*** Supplied entries Section Begins ***
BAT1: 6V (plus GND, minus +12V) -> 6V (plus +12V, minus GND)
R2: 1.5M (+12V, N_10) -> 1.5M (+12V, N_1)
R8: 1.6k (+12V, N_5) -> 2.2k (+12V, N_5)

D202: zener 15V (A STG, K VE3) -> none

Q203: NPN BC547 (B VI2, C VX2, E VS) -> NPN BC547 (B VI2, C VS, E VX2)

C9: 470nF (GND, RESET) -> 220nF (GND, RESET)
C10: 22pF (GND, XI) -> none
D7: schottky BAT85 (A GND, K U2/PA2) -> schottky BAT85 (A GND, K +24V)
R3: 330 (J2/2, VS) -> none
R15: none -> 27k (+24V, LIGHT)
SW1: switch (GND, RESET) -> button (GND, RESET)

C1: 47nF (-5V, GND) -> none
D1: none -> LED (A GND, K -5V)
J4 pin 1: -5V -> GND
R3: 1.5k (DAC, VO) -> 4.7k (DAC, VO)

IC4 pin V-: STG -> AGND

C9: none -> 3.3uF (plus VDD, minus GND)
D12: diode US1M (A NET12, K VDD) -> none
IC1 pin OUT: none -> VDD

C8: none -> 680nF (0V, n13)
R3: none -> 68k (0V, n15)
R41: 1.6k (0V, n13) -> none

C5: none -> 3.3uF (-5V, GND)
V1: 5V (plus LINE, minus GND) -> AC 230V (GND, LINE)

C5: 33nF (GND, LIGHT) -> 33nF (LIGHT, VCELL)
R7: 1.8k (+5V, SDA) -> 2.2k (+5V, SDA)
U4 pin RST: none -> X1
*** Supplied entries Section Ends ***
[Problem to solve] Write out again, exactly, the lines from the start of the entries up to and including the one with "C5: none -> 3.3uF (-5V, GND)". Nothing else belongs in the reply.

[Answer to this exercise]
BAT1: 6V (plus GND, minus +12V) -> 6V (plus +12V, minus GND)
R2: 1.5M (+12V, N_10) -> 1.5M (+12V, N_1)
R8: 1.6k (+12V, N_5) -> 2.2k (+12V, N_5)

D202: zener 15V (A STG, K VE3) -> none

Q203: NPN BC547 (B VI2, C VX2, E VS) -> NPN BC547 (B VI2, C VS, E VX2)

C9: 470nF (GND, RESET) -> 220nF (GND, RESET)
C10: 22pF (GND, XI) -> none
D7: schottky BAT85 (A GND, K U2/PA2) -> schottky BAT85 (A GND, K +24V)
R3: 330 (J2/2, VS) -> none
R15: none -> 27k (+24V, LIGHT)
SW1: switch (GND, RESET) -> button (GND, RESET)

C1: 47nF (-5V, GND) -> none
D1: none -> LED (A GND, K -5V)
J4 pin 1: -5V -> GND
R3: 1.5k (DAC, VO) -> 4.7k (DAC, VO)

IC4 pin V-: STG -> AGND

C9: none -> 3.3uF (plus VDD, minus GND)
D12: diode US1M (A NET12, K VDD) -> none
IC1 pin OUT: none -> VDD

C8: none -> 680nF (0V, n13)
R3: none -> 68k (0V, n15)
R41: 1.6k (0V, n13) -> none

C5: none -> 3.3uF (-5V, GND)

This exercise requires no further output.